AVAILABLE RECORDS:

----

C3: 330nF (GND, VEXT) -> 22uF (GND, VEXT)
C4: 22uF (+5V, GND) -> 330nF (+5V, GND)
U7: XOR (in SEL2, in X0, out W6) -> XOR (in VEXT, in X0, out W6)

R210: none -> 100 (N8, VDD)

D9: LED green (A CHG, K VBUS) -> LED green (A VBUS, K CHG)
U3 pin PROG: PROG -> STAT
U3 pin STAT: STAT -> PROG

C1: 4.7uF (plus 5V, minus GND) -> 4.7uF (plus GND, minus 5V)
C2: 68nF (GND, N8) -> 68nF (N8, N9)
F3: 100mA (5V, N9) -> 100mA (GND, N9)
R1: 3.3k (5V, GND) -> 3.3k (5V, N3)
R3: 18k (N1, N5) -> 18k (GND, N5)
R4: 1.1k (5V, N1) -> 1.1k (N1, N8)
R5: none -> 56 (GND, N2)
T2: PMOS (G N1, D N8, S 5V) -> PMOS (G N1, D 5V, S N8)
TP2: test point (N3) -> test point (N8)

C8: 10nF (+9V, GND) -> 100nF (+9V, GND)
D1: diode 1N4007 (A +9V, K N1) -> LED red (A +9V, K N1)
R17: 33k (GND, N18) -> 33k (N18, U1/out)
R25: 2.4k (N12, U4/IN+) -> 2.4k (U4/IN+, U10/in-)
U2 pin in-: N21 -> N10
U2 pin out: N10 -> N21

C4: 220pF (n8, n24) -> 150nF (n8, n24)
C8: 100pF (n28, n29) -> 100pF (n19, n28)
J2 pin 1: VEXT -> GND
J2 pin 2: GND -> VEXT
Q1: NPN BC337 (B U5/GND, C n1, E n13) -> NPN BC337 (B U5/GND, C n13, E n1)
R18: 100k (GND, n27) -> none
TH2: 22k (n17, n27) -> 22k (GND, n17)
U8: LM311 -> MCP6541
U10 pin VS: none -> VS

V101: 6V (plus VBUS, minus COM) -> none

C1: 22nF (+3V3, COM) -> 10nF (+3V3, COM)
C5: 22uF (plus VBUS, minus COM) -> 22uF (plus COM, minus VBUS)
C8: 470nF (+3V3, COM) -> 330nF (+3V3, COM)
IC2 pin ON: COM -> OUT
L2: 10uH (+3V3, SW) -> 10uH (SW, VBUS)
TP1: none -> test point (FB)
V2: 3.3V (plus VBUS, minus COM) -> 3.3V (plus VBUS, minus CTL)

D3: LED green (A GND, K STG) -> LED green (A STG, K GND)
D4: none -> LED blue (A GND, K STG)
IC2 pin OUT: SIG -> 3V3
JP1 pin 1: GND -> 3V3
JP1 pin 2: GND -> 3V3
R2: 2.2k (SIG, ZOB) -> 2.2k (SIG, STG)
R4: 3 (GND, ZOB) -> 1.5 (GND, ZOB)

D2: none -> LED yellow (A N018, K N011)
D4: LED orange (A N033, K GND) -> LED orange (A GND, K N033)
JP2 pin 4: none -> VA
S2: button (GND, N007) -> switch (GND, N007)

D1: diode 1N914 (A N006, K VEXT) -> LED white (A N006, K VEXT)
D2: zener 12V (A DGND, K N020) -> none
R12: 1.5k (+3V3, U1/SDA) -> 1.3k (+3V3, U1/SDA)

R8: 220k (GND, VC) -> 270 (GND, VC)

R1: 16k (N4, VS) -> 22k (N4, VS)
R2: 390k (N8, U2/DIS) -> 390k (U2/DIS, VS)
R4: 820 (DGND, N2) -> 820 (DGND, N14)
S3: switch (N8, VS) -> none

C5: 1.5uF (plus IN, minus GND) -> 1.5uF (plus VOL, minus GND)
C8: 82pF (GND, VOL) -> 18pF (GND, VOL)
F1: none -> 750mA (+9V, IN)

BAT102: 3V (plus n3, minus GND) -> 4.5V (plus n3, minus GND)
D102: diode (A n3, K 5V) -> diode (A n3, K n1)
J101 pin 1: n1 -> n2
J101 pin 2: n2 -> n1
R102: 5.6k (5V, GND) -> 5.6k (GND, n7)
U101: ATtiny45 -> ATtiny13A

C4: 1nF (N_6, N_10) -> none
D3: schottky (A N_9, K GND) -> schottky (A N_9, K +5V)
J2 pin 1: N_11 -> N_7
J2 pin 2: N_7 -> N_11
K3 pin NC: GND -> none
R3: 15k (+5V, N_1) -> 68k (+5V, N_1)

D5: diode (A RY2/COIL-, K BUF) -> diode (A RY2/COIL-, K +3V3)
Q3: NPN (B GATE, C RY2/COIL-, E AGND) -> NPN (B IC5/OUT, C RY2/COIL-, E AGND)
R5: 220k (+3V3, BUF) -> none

----

EXERCISE: Give back exactly the lines above starting at the line where "U2 pin in-: N21 -> N10" appears and ending at the line where "Q1: NPN BC337" appears, both included, with no other lines.

OUTPUT OF THE TASK:
U2 pin in-: N21 -> N10
U2 pin out: N10 -> N21

C4: 220pF (n8, n24) -> 150nF (n8, n24)
C8: 100pF (n28, n29) -> 100pF (n19, n28)
J2 pin 1: VEXT -> GND
J2 pin 2: GND -> VEXT
Q1: NPN BC337 (B U5/GND, C n1, E n13) -> NPN BC337 (B U5/GND, C n13, E n1)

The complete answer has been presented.